__Do this__: Rewrite the part of the material that opens with the line containing "Does green mossy" and closes with the line containing "Is point (708, 442) behind point (505, 125)?" as a numbered list, leaving out blank lines. Include both of those lines and nothing outside that part.

(Dataset entries)
------------------------

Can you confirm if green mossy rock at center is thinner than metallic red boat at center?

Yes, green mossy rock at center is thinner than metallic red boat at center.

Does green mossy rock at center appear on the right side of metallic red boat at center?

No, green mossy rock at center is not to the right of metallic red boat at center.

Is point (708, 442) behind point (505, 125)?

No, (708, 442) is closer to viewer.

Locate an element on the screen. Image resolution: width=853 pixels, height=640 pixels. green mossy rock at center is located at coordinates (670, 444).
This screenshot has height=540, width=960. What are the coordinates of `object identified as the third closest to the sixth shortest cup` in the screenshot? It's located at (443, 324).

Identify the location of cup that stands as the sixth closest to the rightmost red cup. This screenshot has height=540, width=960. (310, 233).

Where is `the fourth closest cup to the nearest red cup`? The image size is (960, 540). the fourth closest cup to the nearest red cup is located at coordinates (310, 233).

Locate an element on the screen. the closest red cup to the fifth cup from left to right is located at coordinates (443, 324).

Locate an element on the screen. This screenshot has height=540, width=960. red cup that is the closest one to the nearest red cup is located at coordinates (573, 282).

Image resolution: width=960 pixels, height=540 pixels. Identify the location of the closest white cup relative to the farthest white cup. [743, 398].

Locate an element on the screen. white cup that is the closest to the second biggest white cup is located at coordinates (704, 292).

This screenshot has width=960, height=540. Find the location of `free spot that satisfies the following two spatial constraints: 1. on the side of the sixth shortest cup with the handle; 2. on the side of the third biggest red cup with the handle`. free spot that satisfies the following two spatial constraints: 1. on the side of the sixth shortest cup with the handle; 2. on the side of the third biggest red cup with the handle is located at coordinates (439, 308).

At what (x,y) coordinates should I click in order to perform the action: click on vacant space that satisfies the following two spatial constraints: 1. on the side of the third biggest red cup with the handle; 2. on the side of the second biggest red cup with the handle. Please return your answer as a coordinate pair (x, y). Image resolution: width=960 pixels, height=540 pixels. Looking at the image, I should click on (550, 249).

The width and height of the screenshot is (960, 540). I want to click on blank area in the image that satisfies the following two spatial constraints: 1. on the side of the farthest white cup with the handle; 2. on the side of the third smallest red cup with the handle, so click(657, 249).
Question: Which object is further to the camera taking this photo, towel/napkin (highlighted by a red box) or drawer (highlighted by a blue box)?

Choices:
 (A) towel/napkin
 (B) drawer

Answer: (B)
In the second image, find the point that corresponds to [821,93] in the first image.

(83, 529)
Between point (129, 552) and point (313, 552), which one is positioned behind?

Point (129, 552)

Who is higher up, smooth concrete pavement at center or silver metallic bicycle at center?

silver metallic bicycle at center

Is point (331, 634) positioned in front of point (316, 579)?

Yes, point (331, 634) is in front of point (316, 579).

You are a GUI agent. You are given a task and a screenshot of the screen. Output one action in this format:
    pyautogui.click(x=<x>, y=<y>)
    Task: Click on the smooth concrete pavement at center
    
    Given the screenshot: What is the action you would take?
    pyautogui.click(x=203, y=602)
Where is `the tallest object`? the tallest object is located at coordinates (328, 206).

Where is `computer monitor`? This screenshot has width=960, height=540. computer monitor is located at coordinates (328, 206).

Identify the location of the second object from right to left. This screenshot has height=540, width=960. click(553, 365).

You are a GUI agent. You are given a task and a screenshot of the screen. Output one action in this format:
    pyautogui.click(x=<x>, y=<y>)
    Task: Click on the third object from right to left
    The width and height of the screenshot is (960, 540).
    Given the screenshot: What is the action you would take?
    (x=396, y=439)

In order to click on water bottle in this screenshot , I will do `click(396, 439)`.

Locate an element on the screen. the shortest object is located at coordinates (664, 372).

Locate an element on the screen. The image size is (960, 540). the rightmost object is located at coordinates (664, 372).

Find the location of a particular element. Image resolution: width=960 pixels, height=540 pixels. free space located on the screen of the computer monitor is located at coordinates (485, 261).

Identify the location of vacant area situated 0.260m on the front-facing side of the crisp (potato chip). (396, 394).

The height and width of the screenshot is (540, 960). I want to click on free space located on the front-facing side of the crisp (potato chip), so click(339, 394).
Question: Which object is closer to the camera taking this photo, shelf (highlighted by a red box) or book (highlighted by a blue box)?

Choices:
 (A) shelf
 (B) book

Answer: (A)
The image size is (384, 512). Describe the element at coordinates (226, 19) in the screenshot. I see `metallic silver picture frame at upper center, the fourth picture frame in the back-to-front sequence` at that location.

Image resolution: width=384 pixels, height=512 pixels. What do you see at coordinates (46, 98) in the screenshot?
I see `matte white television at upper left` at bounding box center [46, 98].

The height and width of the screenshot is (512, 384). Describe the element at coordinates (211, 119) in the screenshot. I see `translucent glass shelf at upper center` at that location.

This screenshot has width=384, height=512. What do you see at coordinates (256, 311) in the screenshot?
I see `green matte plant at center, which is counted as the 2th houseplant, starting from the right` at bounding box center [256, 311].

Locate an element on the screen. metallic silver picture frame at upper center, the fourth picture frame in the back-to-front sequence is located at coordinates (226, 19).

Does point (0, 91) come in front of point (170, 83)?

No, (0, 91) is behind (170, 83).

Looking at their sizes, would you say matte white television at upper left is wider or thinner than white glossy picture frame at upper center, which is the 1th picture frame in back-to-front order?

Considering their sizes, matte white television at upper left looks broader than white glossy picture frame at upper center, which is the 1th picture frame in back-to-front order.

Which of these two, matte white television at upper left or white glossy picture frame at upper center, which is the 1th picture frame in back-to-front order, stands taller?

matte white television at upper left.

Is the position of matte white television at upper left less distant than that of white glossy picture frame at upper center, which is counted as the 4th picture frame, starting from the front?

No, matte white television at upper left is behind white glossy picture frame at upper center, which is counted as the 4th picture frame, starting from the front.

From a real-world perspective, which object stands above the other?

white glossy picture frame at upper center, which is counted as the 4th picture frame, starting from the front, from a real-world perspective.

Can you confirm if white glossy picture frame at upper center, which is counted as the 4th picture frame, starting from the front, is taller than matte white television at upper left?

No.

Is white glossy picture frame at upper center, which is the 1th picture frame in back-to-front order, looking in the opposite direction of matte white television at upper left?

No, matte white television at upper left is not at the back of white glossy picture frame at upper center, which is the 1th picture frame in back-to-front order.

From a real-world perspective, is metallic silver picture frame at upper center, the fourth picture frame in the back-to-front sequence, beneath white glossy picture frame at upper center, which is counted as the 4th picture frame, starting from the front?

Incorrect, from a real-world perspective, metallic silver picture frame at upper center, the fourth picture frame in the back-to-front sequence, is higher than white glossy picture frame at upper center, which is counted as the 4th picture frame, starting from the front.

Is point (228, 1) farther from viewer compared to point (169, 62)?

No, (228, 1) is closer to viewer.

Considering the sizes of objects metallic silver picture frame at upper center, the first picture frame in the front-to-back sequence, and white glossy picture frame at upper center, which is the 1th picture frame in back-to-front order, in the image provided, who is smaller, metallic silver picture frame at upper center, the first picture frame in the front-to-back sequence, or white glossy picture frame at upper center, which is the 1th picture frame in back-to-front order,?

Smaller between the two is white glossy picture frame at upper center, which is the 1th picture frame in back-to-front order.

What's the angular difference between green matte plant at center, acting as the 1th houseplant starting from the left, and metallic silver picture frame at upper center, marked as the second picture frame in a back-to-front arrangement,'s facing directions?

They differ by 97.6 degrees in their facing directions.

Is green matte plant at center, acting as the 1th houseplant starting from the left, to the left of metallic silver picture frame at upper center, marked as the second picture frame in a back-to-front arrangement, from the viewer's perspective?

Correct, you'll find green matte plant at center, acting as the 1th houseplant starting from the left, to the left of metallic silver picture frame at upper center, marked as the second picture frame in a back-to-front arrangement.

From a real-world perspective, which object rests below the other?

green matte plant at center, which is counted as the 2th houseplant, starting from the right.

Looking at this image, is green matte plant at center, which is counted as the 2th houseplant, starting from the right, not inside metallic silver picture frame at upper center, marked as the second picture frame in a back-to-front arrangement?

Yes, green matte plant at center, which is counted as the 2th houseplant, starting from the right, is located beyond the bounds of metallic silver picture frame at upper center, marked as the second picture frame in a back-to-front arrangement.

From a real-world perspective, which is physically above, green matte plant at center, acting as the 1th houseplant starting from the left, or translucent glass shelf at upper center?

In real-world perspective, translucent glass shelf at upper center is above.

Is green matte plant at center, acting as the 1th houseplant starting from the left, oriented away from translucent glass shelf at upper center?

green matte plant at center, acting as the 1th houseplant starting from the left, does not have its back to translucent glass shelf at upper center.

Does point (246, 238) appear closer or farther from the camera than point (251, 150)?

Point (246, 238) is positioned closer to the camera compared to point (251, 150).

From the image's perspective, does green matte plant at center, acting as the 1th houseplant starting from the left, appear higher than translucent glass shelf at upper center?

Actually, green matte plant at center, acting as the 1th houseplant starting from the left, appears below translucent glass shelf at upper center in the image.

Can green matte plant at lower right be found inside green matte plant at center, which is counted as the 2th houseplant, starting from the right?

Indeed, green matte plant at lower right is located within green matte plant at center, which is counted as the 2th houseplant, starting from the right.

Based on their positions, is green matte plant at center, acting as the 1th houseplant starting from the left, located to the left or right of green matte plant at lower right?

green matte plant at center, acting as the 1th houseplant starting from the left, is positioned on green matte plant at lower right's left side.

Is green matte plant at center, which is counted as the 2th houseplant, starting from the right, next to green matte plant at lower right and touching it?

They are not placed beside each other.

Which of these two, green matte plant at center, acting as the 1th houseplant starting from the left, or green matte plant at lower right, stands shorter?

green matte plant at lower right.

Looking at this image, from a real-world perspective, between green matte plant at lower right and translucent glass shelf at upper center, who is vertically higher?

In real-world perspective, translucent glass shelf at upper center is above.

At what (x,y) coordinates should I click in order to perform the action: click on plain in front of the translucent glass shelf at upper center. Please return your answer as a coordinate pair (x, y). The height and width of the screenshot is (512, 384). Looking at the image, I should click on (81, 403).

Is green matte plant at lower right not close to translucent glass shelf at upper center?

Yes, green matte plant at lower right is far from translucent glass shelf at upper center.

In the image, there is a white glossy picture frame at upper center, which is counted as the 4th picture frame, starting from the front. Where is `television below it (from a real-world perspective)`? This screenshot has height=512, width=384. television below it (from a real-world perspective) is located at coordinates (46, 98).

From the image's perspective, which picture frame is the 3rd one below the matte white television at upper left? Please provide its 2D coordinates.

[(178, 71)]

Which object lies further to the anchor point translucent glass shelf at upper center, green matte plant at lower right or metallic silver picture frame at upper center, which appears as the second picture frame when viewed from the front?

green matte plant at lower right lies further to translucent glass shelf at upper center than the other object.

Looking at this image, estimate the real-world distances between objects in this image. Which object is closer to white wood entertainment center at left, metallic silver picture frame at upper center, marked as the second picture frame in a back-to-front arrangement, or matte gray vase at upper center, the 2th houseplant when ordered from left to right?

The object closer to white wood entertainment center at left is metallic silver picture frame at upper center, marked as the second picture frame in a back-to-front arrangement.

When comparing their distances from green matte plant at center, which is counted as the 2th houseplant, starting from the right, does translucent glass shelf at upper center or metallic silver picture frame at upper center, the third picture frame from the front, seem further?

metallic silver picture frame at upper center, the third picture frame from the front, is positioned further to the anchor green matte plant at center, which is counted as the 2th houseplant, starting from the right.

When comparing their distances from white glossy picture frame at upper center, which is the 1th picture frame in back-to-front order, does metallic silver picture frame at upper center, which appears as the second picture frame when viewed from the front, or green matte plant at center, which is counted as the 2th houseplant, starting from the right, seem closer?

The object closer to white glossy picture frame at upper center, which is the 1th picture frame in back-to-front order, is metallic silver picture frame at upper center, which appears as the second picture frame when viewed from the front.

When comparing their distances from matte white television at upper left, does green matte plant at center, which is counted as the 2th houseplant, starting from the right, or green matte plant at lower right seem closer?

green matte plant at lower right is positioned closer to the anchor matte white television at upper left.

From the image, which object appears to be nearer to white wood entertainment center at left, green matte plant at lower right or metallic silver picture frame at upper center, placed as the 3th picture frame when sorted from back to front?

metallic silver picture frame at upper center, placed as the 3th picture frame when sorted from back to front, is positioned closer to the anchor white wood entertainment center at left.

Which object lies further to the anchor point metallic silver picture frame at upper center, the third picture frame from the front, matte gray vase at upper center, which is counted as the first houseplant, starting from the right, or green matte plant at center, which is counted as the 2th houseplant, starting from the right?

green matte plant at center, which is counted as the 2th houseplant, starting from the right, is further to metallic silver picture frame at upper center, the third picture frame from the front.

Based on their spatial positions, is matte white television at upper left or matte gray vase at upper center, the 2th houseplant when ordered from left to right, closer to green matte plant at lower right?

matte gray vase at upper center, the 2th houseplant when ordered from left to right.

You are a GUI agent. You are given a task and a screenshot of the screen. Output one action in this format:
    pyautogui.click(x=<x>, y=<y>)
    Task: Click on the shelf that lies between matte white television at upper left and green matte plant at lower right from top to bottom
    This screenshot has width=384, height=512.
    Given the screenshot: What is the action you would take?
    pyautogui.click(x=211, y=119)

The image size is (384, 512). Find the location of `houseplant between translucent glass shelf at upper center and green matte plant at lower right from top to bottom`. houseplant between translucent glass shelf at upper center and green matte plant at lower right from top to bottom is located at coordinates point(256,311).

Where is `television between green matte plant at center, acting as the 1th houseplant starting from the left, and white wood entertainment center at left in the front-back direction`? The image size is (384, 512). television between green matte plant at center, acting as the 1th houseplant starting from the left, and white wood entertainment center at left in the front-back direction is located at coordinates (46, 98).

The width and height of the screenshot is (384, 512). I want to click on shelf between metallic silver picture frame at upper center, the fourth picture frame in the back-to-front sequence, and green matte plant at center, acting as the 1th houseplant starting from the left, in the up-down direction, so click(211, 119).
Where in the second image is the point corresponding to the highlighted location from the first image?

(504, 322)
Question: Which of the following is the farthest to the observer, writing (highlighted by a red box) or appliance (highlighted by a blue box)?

------------------------

__Response__:
1. Does green mossy rock at center appear on the right side of metallic red boat at center?
2. No, green mossy rock at center is not to the right of metallic red boat at center.
3. Is point (708, 442) behind point (505, 125)?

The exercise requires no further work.